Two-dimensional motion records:
□ □ □ □ □ □ □
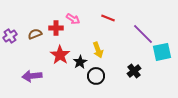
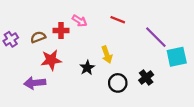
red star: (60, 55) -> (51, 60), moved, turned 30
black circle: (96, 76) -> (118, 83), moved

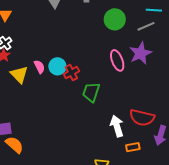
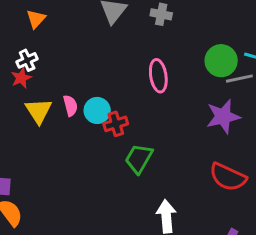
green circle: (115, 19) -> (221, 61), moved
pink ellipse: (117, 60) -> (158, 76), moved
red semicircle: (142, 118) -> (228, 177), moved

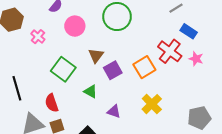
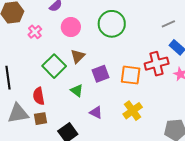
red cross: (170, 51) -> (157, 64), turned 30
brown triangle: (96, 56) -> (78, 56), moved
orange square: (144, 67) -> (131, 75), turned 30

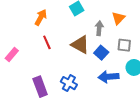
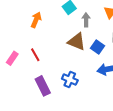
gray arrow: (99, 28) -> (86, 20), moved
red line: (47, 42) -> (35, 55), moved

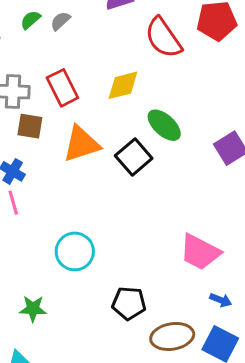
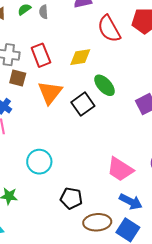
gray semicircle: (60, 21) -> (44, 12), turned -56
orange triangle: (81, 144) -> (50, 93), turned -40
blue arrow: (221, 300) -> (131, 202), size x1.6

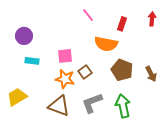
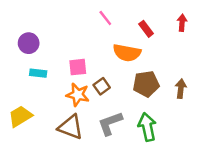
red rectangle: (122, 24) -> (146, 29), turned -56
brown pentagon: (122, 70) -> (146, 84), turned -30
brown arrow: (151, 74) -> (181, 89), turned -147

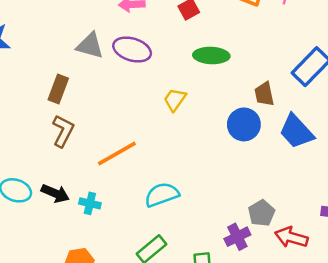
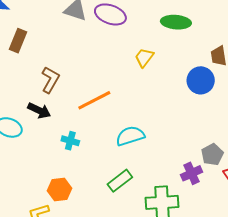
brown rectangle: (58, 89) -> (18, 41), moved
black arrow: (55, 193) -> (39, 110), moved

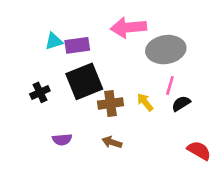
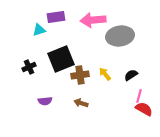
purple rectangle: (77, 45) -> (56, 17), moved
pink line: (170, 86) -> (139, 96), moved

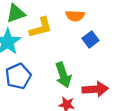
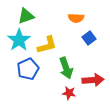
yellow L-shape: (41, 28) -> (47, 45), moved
□ □ □ □ □ □ □
> About this exercise
Gather all lines of the records that include the word "brown".

> Result of this task
brown triangle: (96, 56) -> (78, 56), moved
brown pentagon: (122, 70) -> (146, 84), turned -30
brown arrow: (151, 74) -> (181, 89), turned -147
brown rectangle: (58, 89) -> (18, 41), moved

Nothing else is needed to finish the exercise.